▸ **WORK TO COMPLETE**: Go through the records and extract every line with the word "black".

▸ **THE RECORDS**:
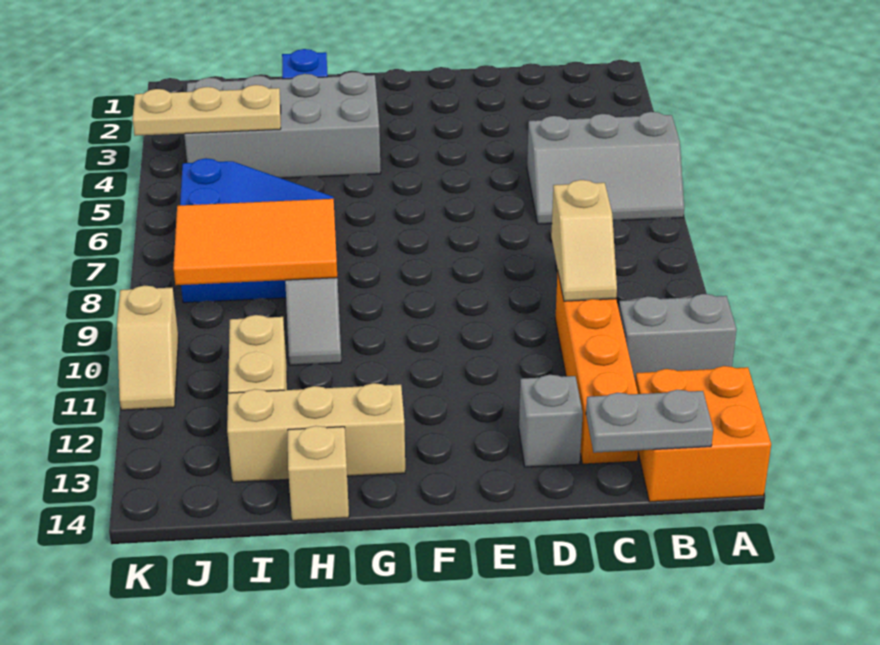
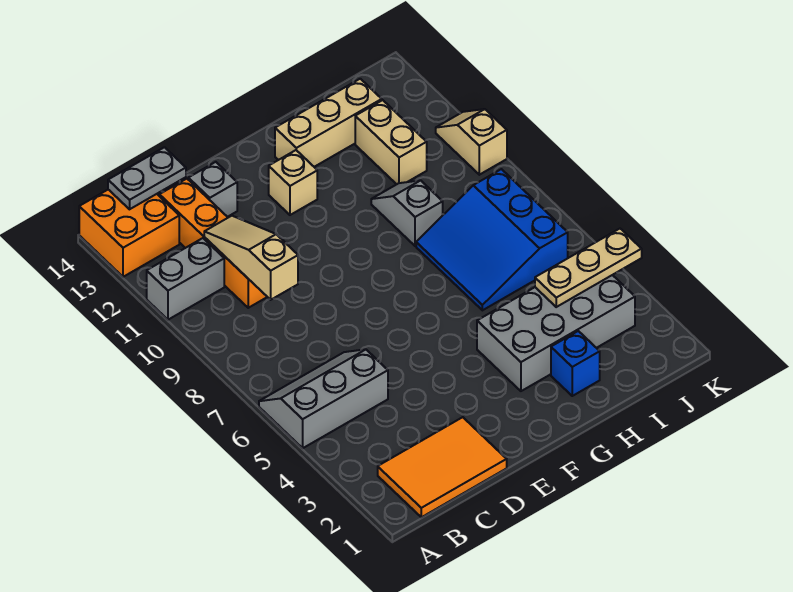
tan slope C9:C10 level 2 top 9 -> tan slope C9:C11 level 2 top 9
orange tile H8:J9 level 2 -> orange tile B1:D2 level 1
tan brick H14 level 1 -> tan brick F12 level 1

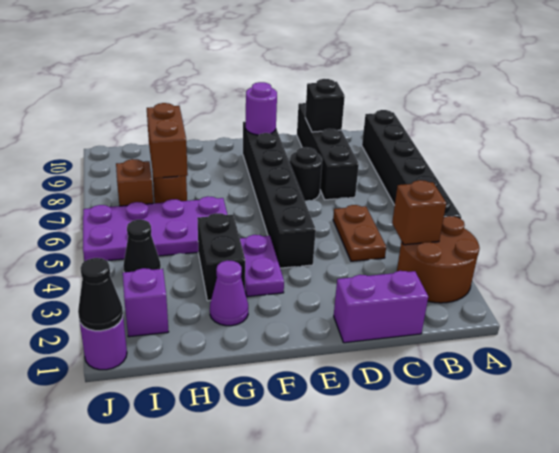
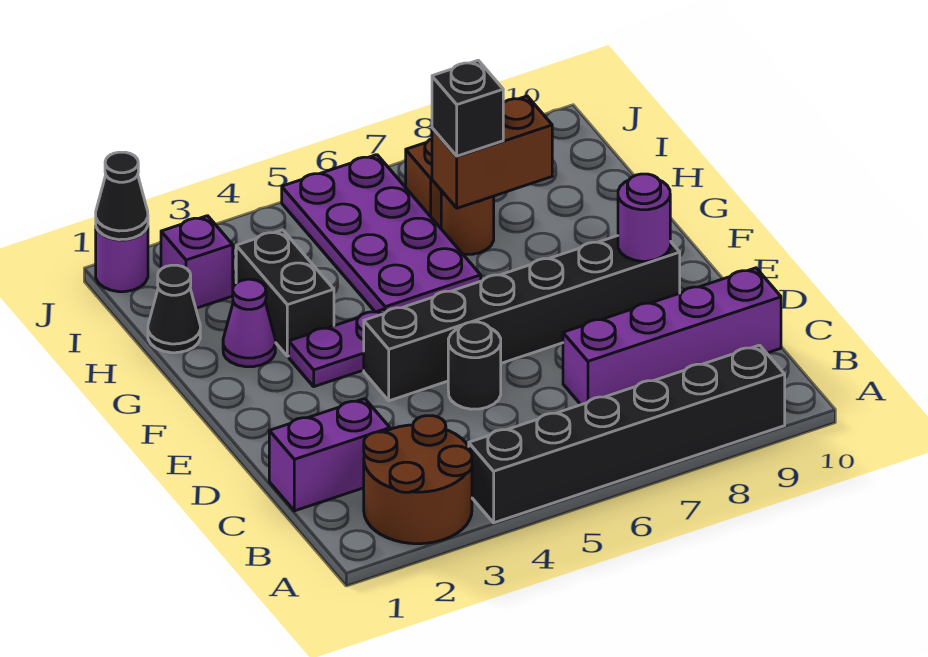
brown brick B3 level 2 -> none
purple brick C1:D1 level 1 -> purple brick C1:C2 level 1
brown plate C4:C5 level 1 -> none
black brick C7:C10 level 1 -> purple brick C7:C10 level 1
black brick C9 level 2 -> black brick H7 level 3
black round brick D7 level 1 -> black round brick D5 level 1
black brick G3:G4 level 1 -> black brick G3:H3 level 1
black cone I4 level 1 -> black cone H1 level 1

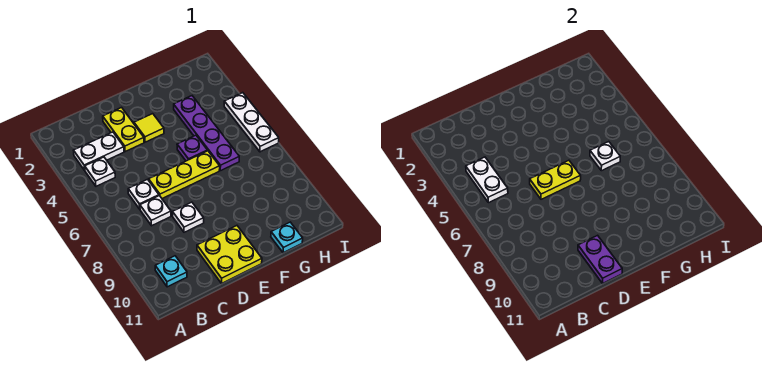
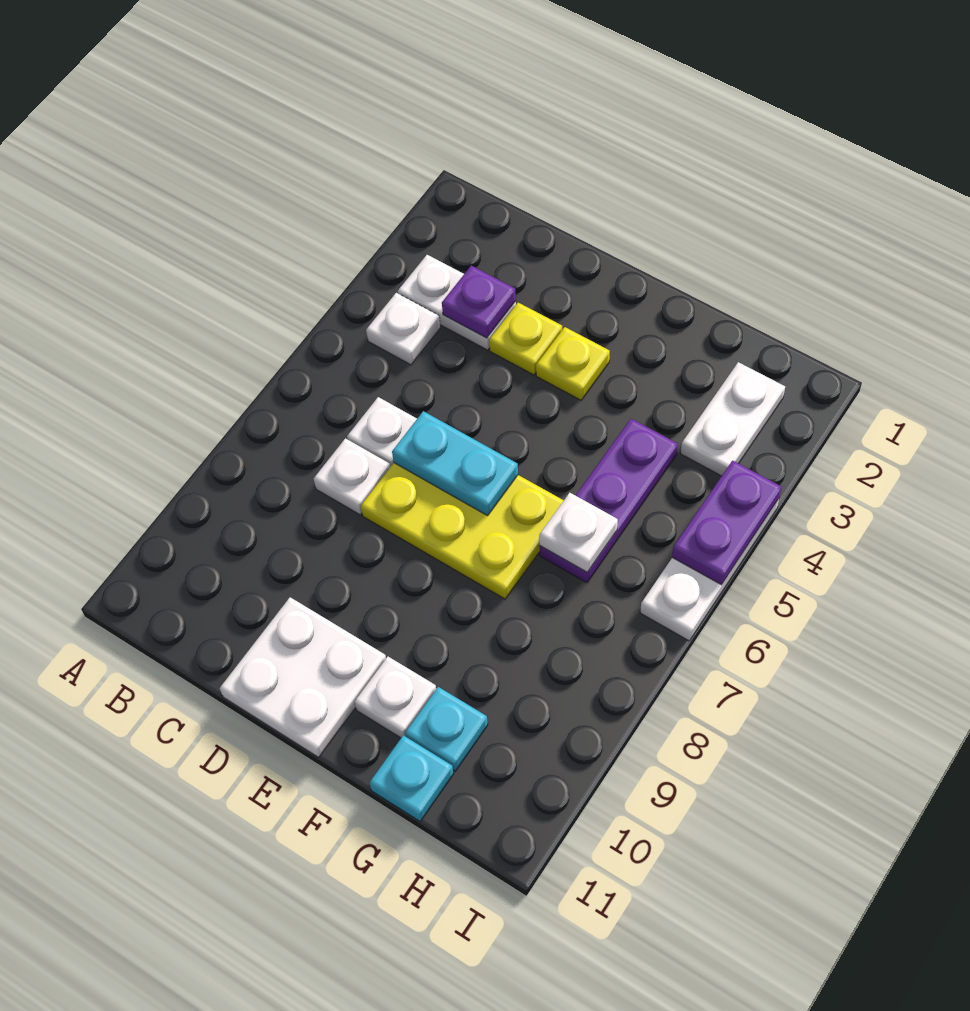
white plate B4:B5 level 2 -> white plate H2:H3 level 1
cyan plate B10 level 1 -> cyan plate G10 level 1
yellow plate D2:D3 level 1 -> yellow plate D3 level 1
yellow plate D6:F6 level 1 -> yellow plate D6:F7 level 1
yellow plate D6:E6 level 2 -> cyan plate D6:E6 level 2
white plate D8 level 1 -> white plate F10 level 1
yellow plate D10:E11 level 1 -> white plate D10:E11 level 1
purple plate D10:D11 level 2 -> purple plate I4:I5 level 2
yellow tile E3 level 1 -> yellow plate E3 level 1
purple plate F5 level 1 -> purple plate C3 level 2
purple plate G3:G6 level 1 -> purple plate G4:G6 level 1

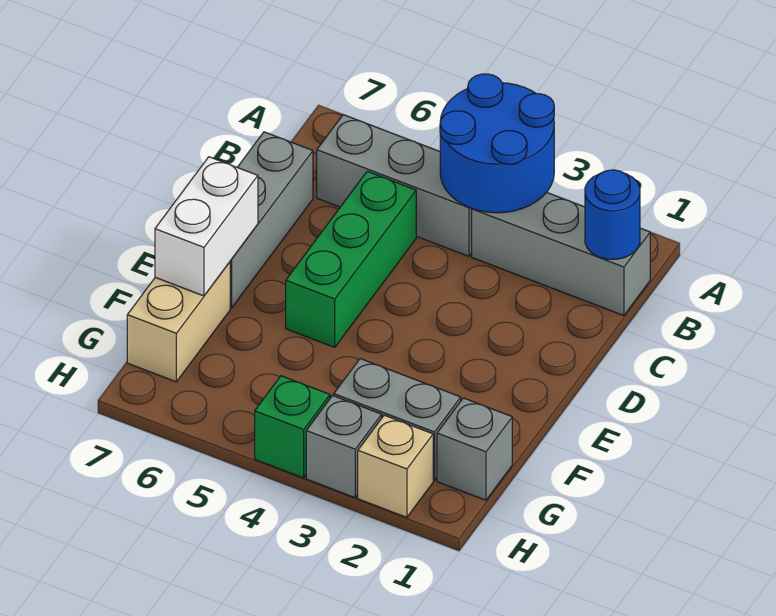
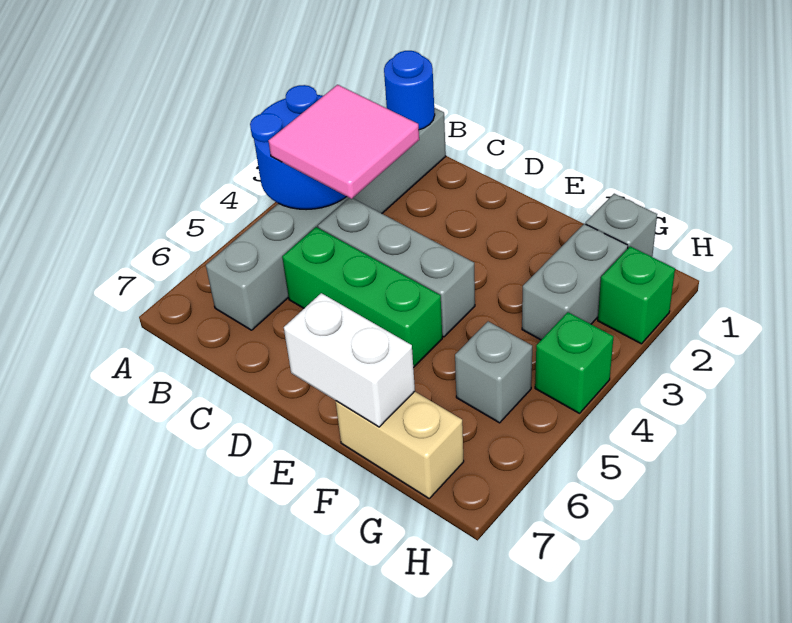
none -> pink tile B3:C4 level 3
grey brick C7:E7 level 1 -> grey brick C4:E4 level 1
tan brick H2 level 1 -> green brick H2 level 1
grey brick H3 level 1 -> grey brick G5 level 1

▸ **EXERCISE OUTPUT**:
black brick C7:C10 level 1 -> purple brick C7:C10 level 1
black brick C9 level 2 -> black brick H7 level 3
black round brick D7 level 1 -> black round brick D5 level 1
black brick G3:G4 level 1 -> black brick G3:H3 level 1
black cone I4 level 1 -> black cone H1 level 1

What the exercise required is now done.